[Scene difference descriptions]

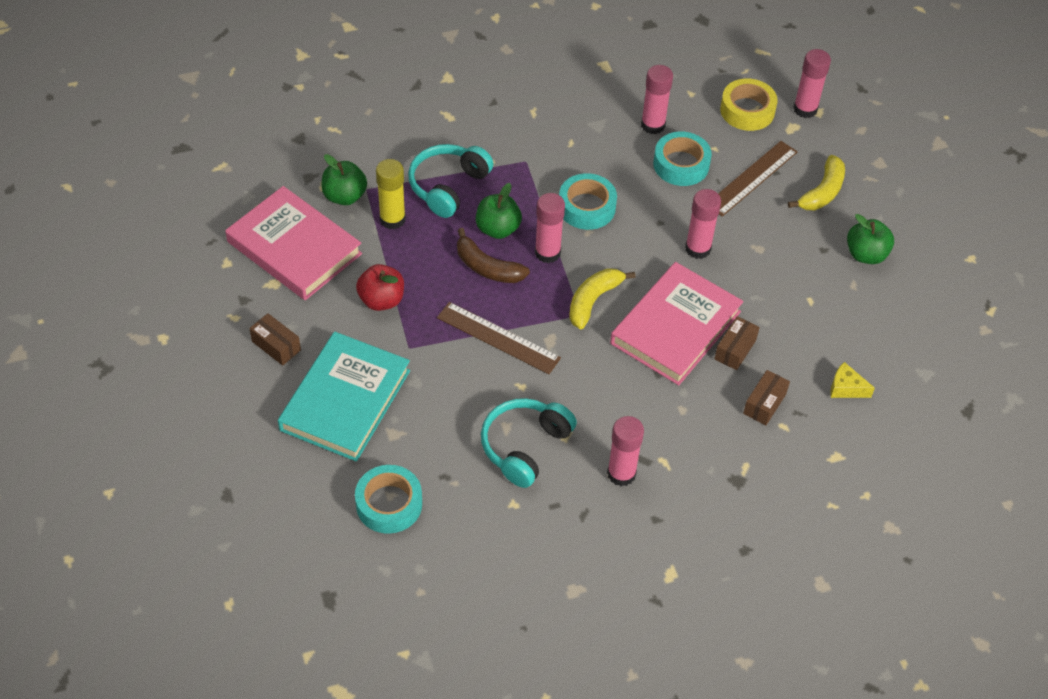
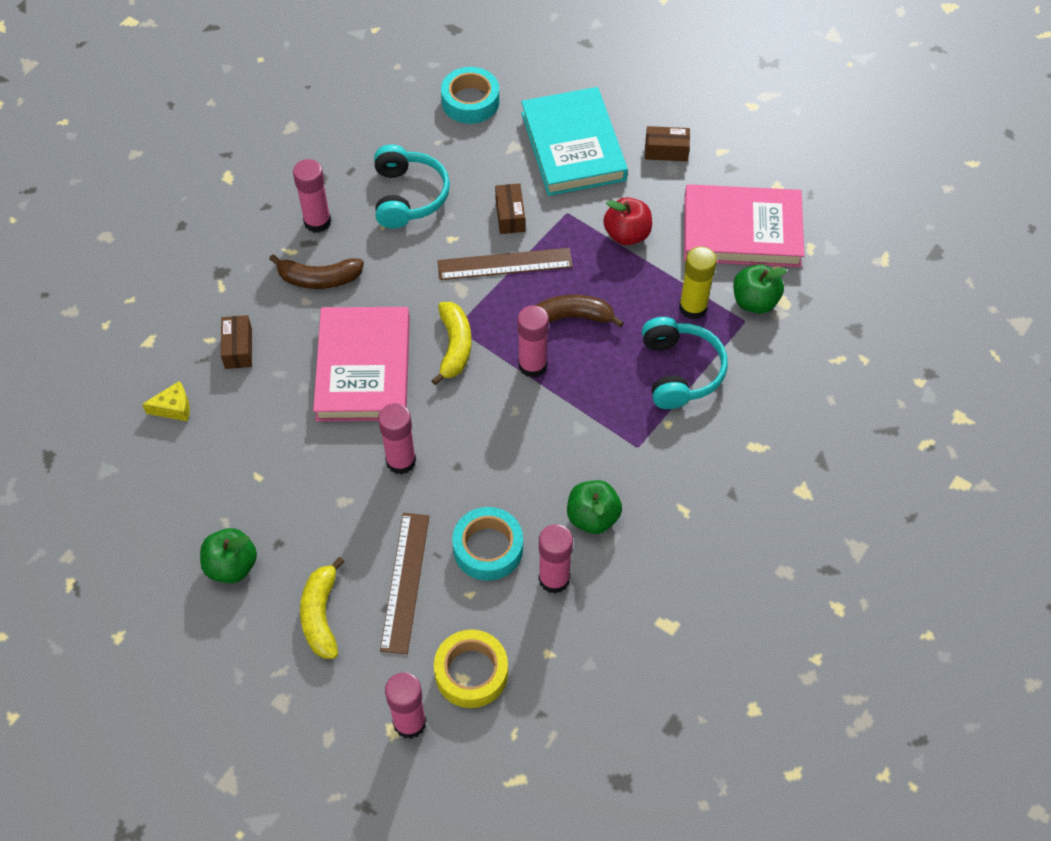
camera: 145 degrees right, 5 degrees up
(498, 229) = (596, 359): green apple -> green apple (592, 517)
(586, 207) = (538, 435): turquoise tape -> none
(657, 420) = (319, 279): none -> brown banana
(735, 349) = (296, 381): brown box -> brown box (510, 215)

==

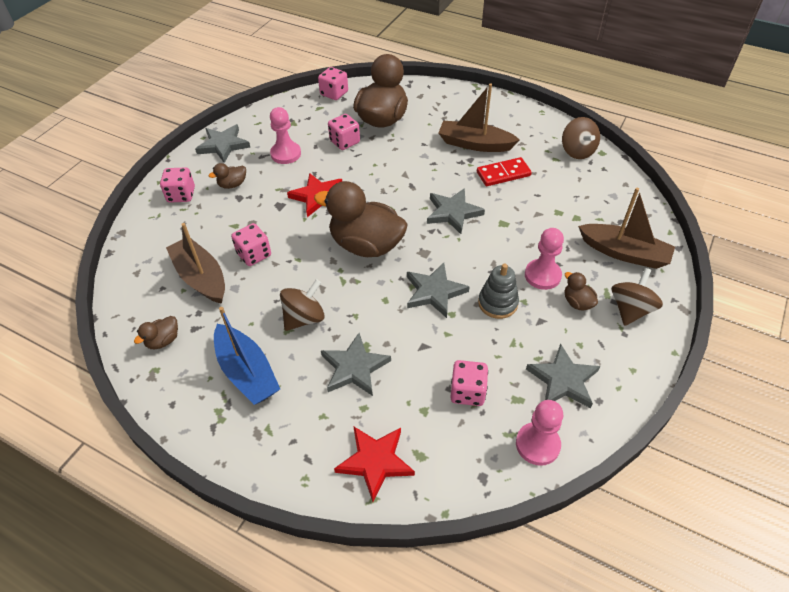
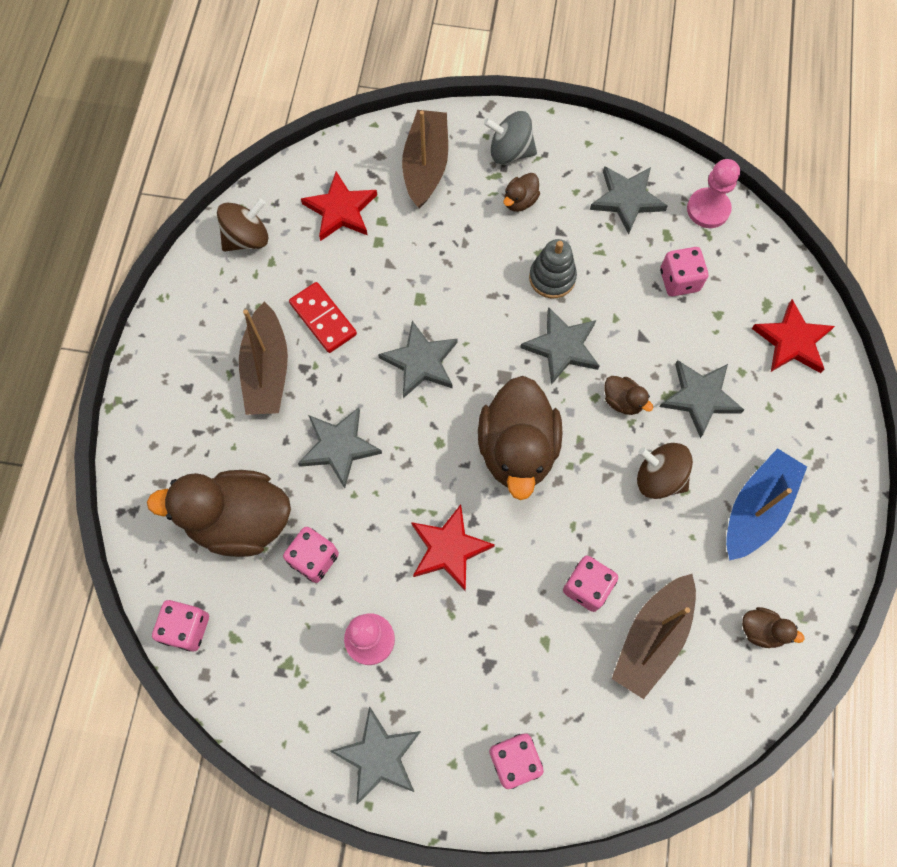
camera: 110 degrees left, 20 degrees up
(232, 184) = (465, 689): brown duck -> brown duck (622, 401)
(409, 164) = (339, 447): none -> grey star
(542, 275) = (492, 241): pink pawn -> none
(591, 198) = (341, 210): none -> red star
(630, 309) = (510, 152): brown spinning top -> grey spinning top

--

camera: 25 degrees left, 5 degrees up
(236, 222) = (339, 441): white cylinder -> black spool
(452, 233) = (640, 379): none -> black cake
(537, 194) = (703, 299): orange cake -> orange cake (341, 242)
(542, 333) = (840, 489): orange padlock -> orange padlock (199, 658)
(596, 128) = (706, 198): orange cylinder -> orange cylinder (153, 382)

| What is needed |
Copy the lines above exactly. Start with the line containing "(236, 222) = (339, 441): white", end with the line containing "(596, 128) = (706, 198): orange", and include both.

| Output for this task |
(236, 222) = (339, 441): white cylinder -> black spool
(452, 233) = (640, 379): none -> black cake
(537, 194) = (703, 299): orange cake -> orange cake (341, 242)
(542, 333) = (840, 489): orange padlock -> orange padlock (199, 658)
(596, 128) = (706, 198): orange cylinder -> orange cylinder (153, 382)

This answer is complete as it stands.